Task item: Every record must be given again word for word; no picture belongs in the copy.

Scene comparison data
============================================================
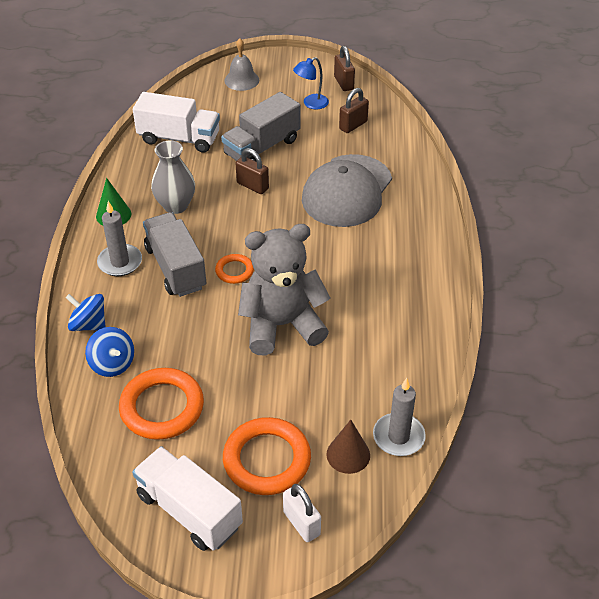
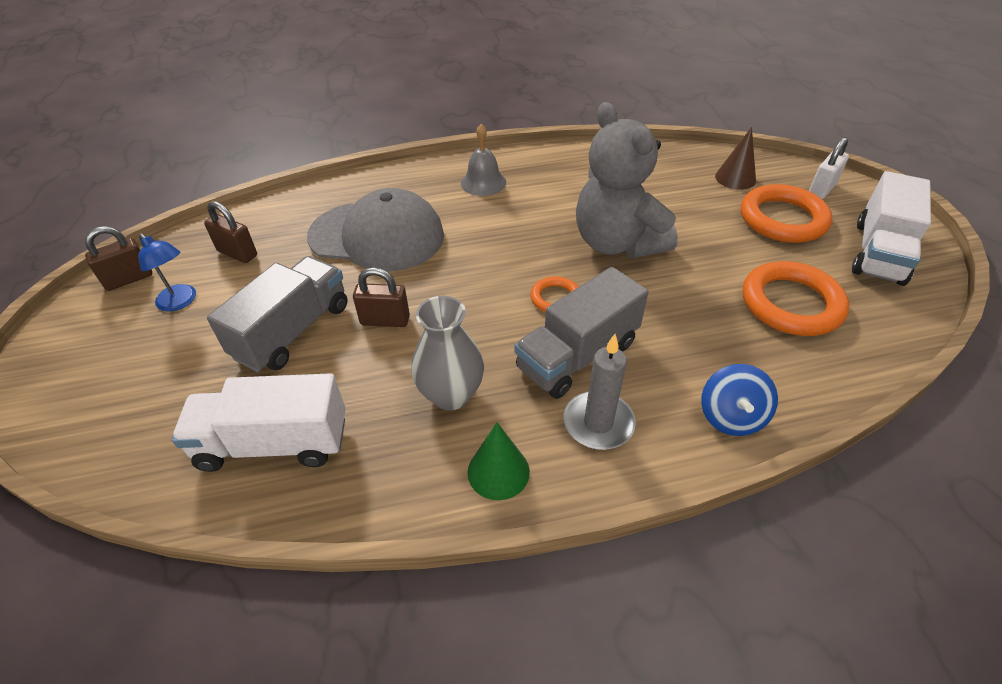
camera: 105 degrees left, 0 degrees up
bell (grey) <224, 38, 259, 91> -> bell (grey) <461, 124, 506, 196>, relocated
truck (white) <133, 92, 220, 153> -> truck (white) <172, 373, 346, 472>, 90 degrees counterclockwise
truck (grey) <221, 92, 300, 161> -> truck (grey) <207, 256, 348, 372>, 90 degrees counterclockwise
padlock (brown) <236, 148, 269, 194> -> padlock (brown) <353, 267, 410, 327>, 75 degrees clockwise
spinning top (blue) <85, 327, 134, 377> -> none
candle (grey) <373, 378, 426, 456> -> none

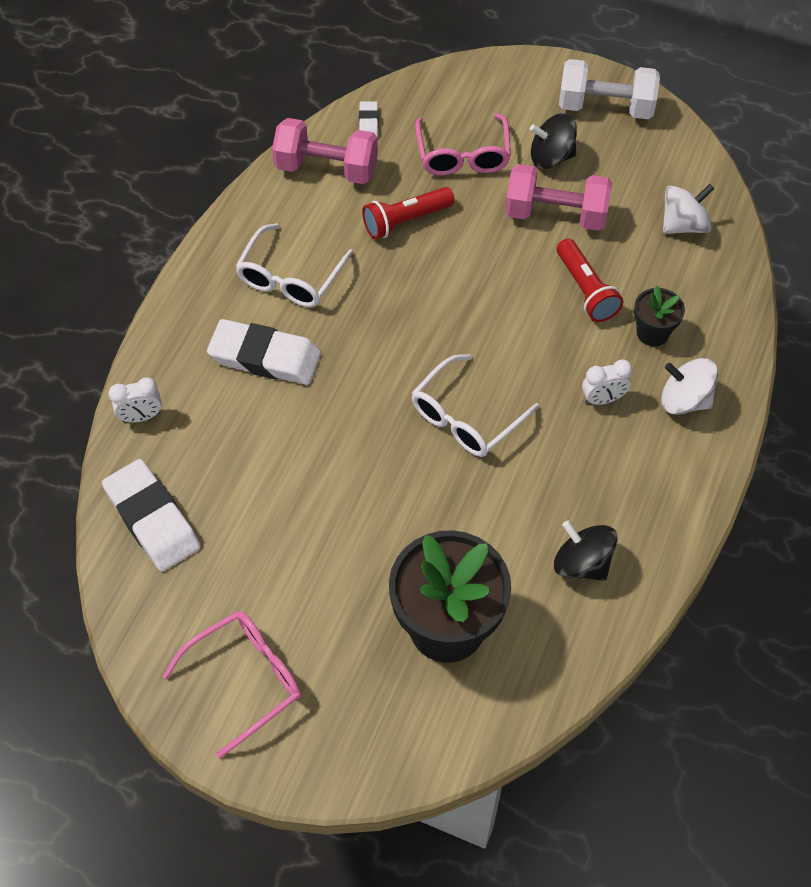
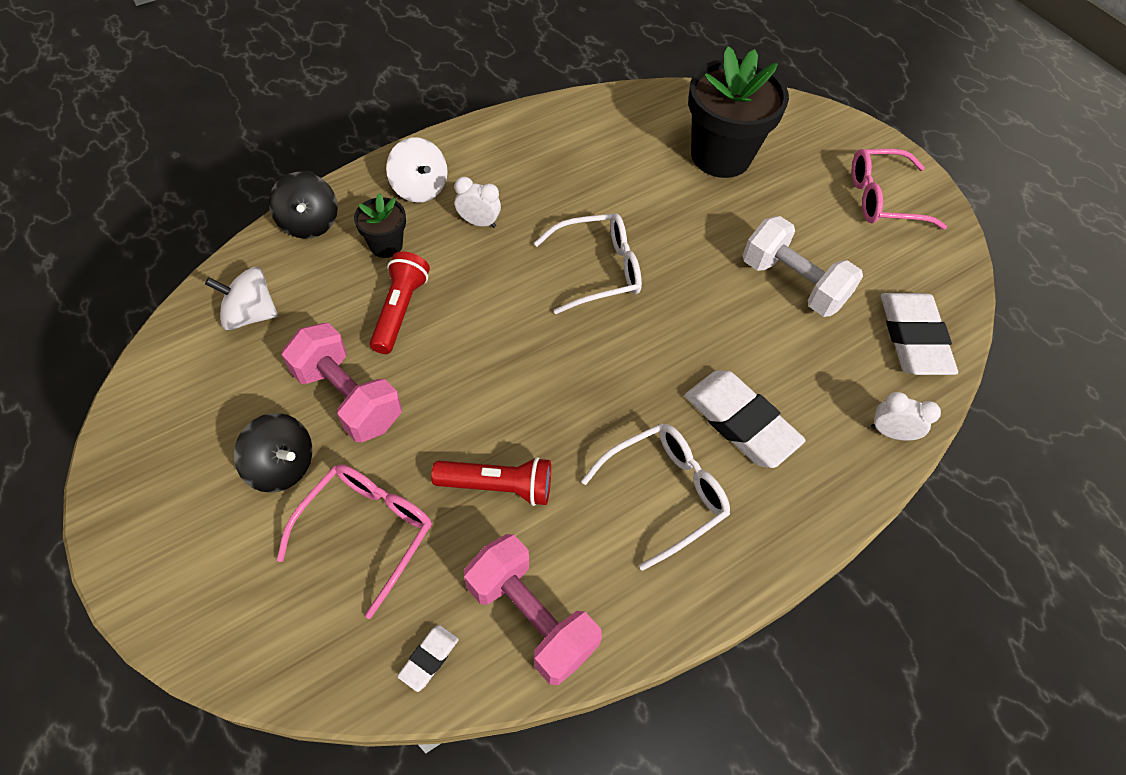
camera: 150 degrees left, 0 degrees up
dumbbell (white) <559, 59, 660, 119> -> dumbbell (white) <743, 216, 863, 317>, relocated
spinning top (black) <554, 521, 618, 581> -> spinning top (black) <269, 172, 338, 239>, relocated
============================================================
Result:
camera: 105 degrees left, 0 degrees up
bell (grey) <224, 38, 259, 91> -> bell (grey) <461, 124, 506, 196>, relocated
truck (white) <133, 92, 220, 153> -> truck (white) <172, 373, 346, 472>, 90 degrees counterclockwise
truck (grey) <221, 92, 300, 161> -> truck (grey) <207, 256, 348, 372>, 90 degrees counterclockwise
padlock (brown) <236, 148, 269, 194> -> padlock (brown) <353, 267, 410, 327>, 75 degrees clockwise
spinning top (blue) <85, 327, 134, 377> -> none
candle (grey) <373, 378, 426, 456> -> none

camera: 150 degrees left, 0 degrees up
dumbbell (white) <559, 59, 660, 119> -> dumbbell (white) <743, 216, 863, 317>, relocated
spinning top (black) <554, 521, 618, 581> -> spinning top (black) <269, 172, 338, 239>, relocated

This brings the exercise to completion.